* _THE DATA_:
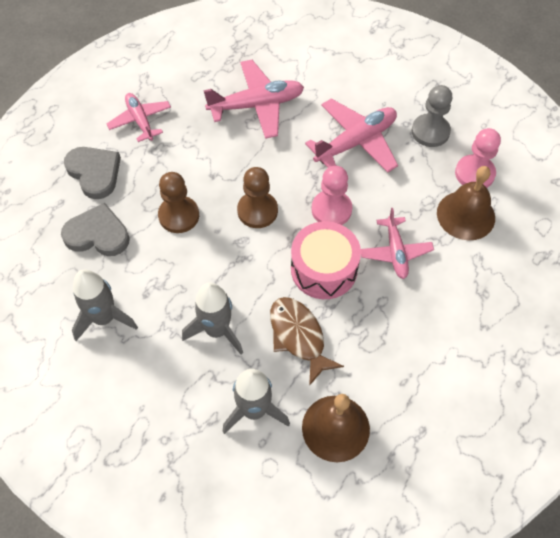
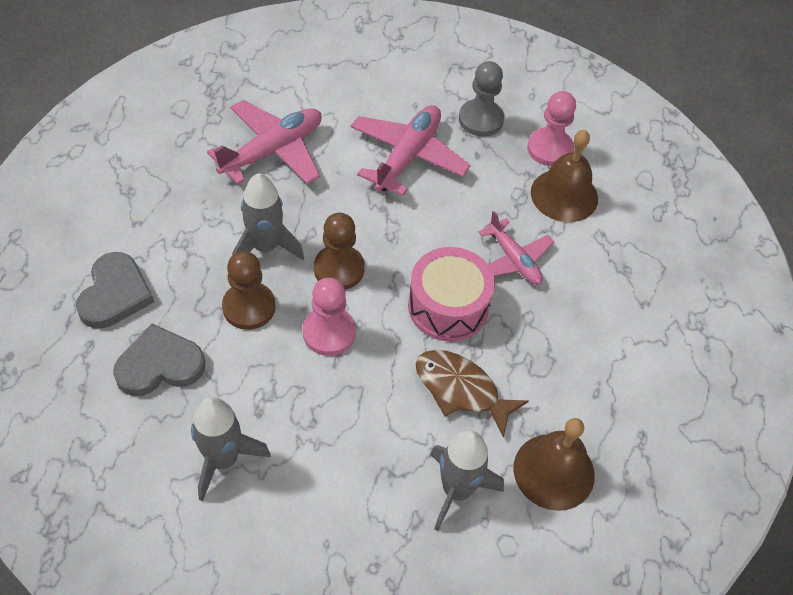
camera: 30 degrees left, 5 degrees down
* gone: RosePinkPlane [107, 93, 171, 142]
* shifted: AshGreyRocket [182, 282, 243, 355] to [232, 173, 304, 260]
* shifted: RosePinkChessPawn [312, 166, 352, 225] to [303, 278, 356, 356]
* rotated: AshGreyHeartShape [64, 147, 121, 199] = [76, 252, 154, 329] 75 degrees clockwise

* _WORK REQUEST_:
Every line above carrying the word "degrees" needs to be shown.

* _COMPLETED EXERCISE_:
camera: 30 degrees left, 5 degrees down
* rotated: AshGreyHeartShape [64, 147, 121, 199] = [76, 252, 154, 329] 75 degrees clockwise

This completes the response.